═════ Record excerpts ═════
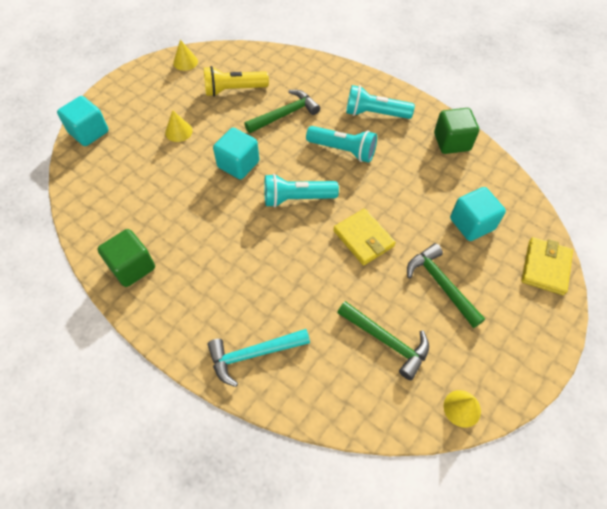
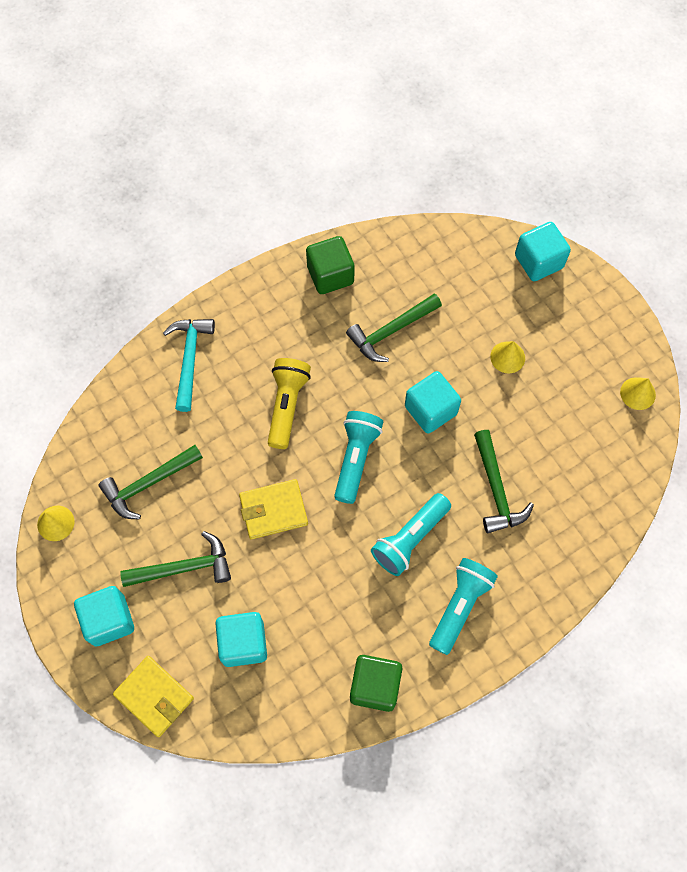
camera: 110 degrees right, 10 degrees up
yellow flashlight [204,66,269,97] -> yellow flashlight moved to [268,358,311,449]
none -> turquoise cube [74,586,134,646]
none -> green hammer [346,294,442,362]

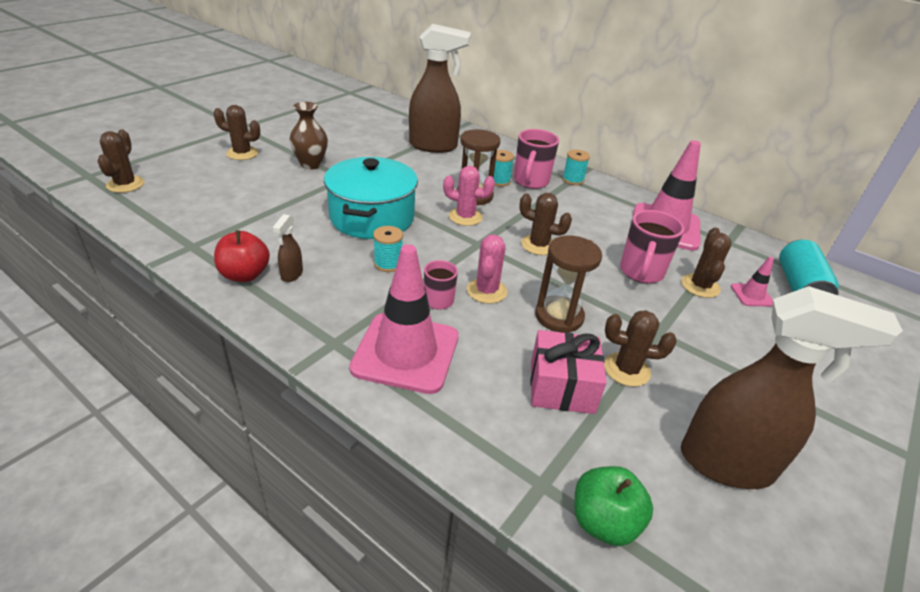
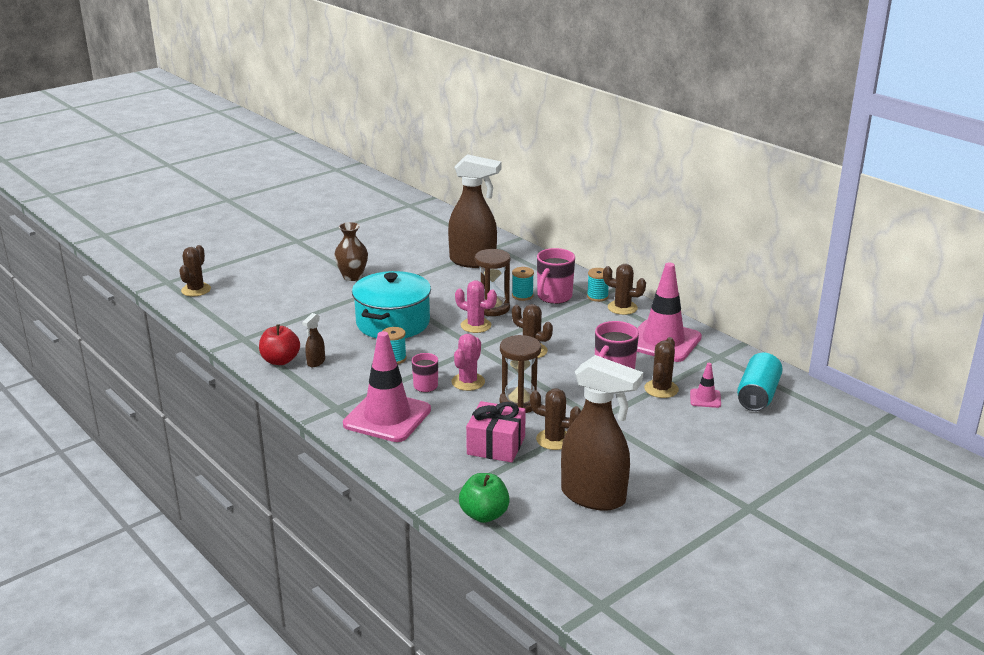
camera: 15 degrees right, 10 degrees down
brown cactus [213,105,260,160] -> brown cactus moved to [603,264,646,315]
═════
_Exercise requirements:_
The answer is the complete set of records, copied exactly, with pictures omitted.

_Your response:_
camera: 110 degrees right, 10 degrees up
yellow flashlight [204,66,269,97] -> yellow flashlight moved to [268,358,311,449]
none -> turquoise cube [74,586,134,646]
none -> green hammer [346,294,442,362]

camera: 15 degrees right, 10 degrees down
brown cactus [213,105,260,160] -> brown cactus moved to [603,264,646,315]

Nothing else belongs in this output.